> **Task description**
Restate the listing below word for word; no picture is to be carried over.

○ ○ ○ ○ ○

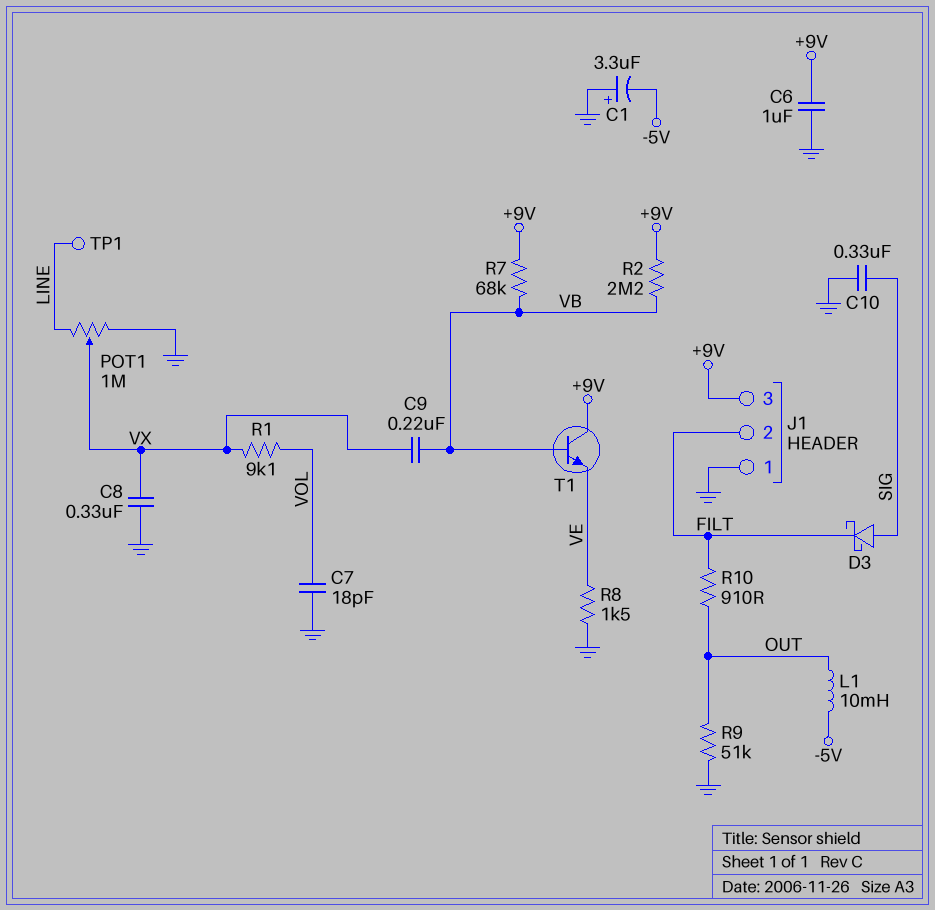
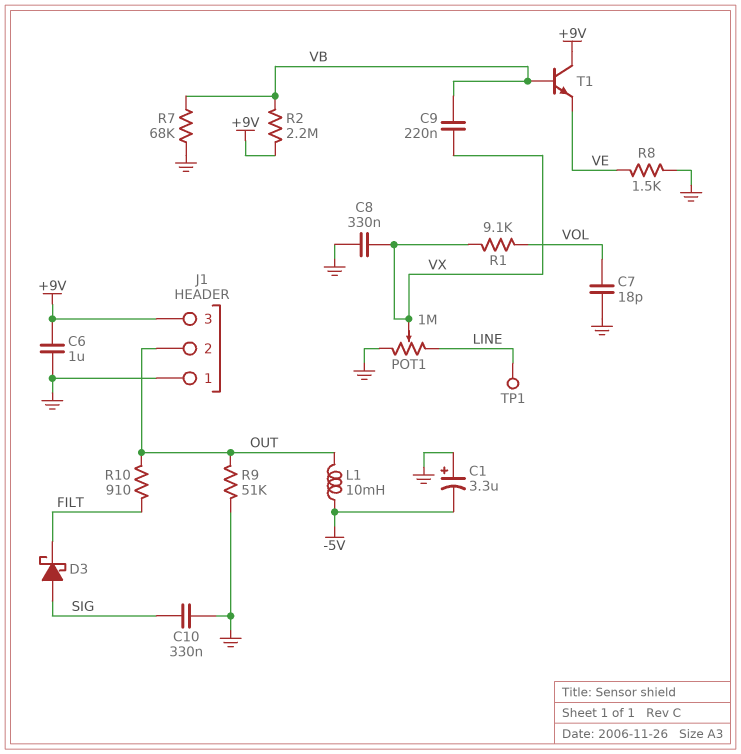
J1 pin 2: FILT -> OUT
R7: 68k (+9V, VB) -> 68k (GND, VB)

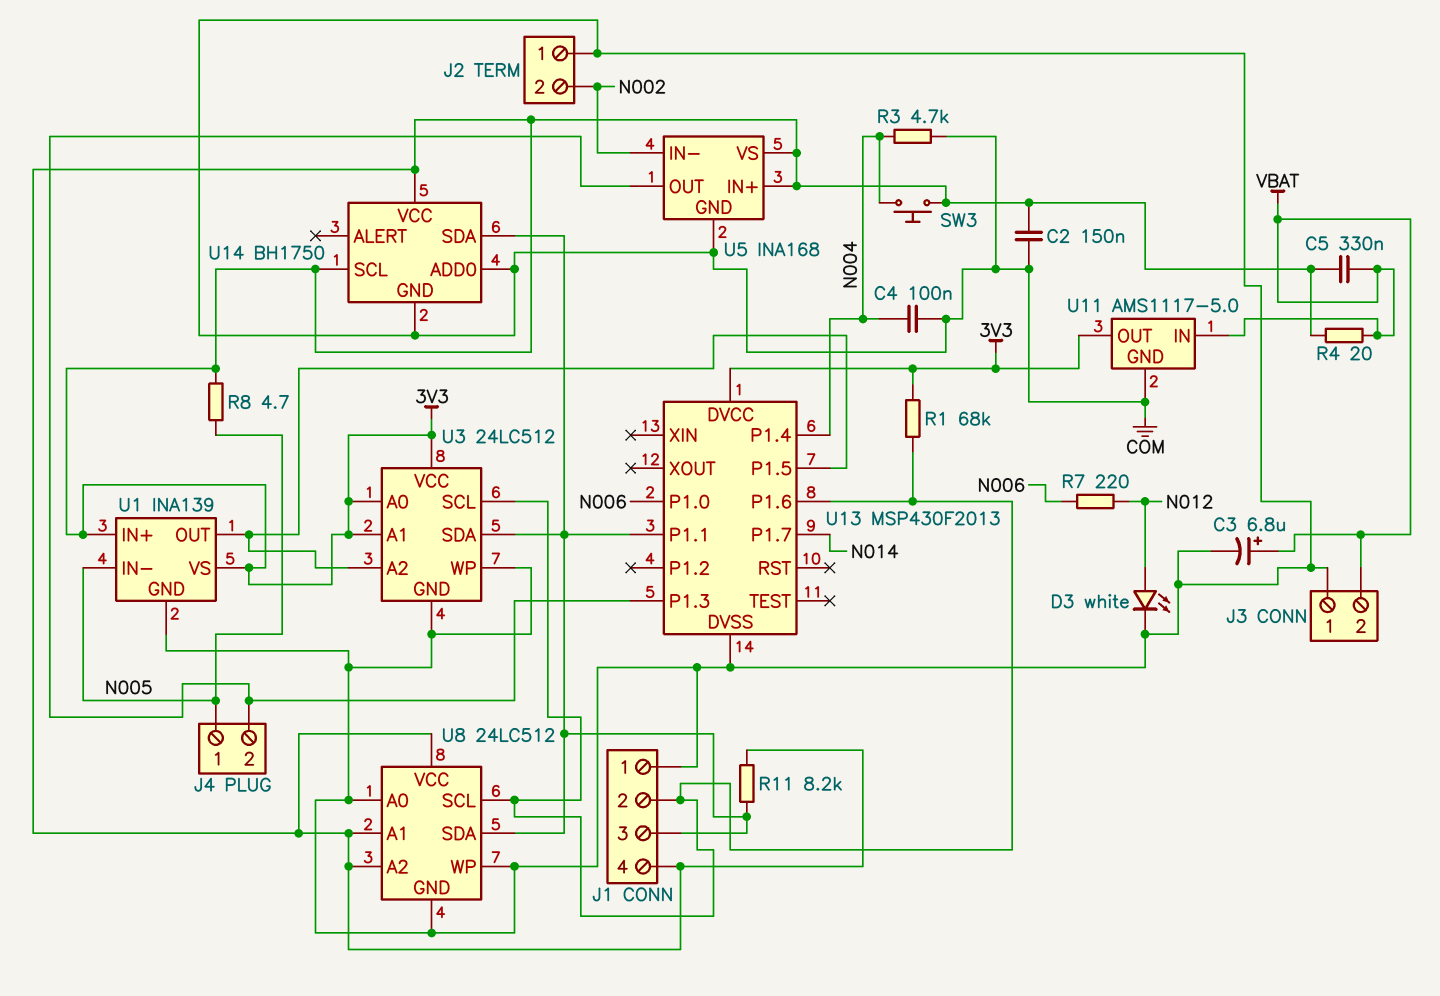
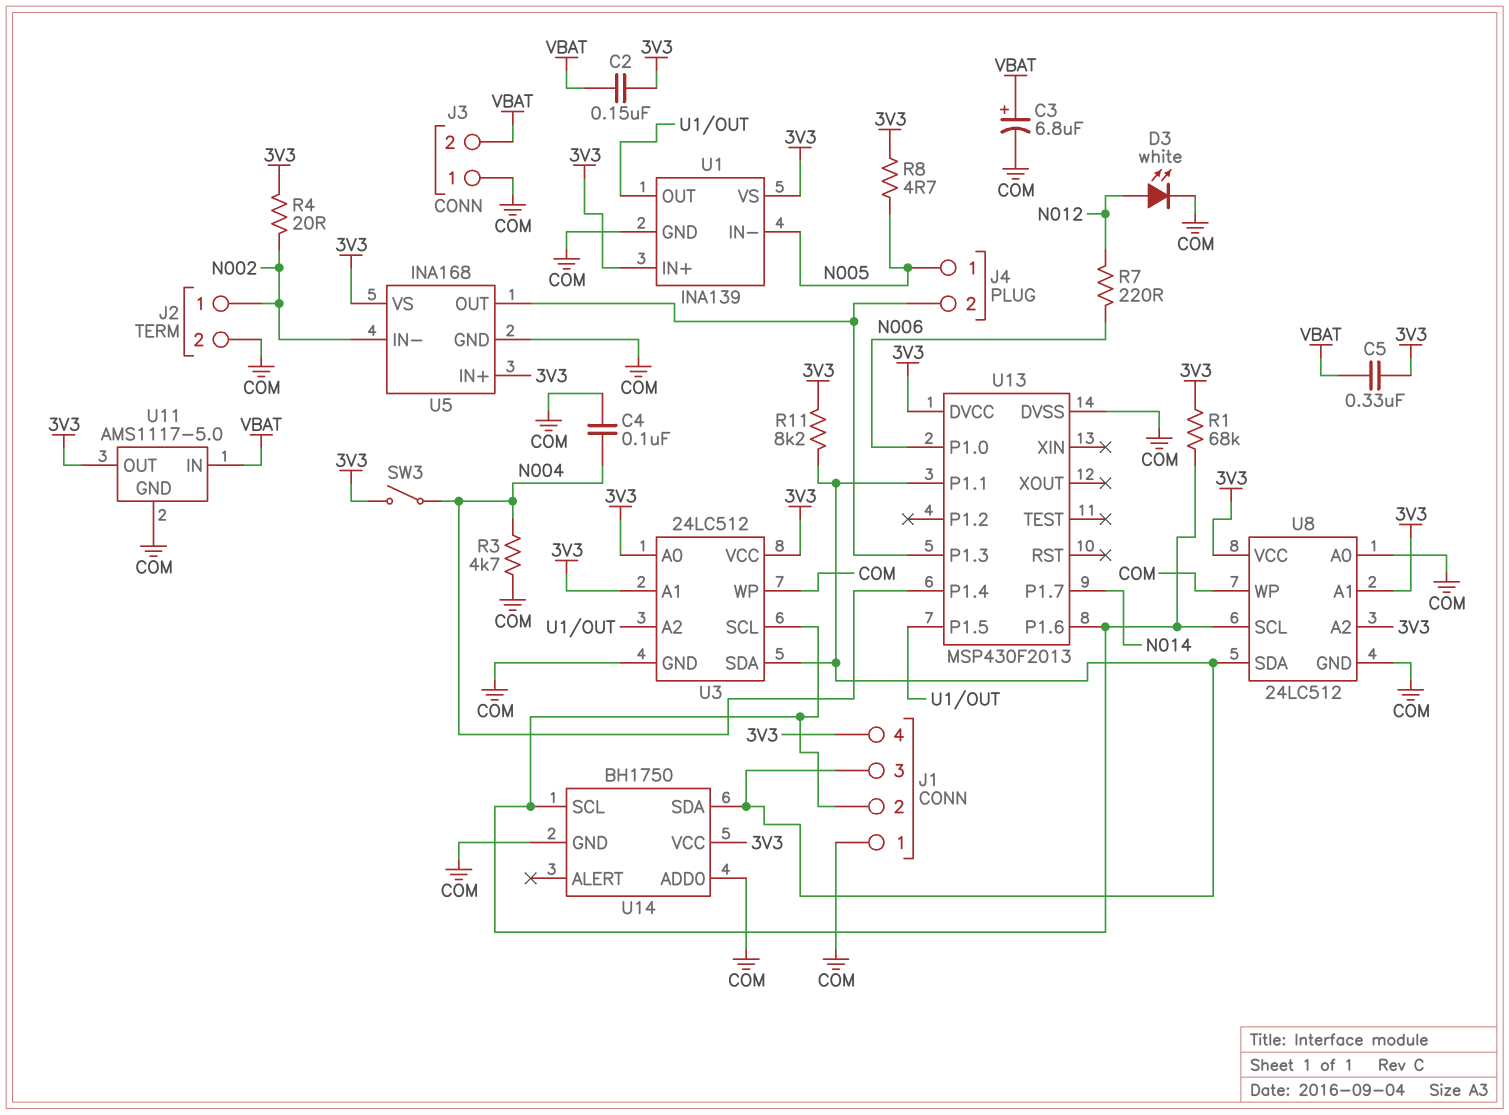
C2: 150nF (3V3, COM) -> 150nF (3V3, VBAT)
J2 pin 1: COM -> N002
J2 pin 2: N002 -> COM
R4: 20 (3V3, VBAT) -> 20 (3V3, N002)
SW3: button (3V3, N004) -> switch (3V3, N004)
U14 pin SCL: 3V3 -> J1/2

○ ○ ○ ○ ○

> **The completed task**
J1 pin 2: FILT -> OUT
R7: 68k (+9V, VB) -> 68k (GND, VB)

C2: 150nF (3V3, COM) -> 150nF (3V3, VBAT)
J2 pin 1: COM -> N002
J2 pin 2: N002 -> COM
R4: 20 (3V3, VBAT) -> 20 (3V3, N002)
SW3: button (3V3, N004) -> switch (3V3, N004)
U14 pin SCL: 3V3 -> J1/2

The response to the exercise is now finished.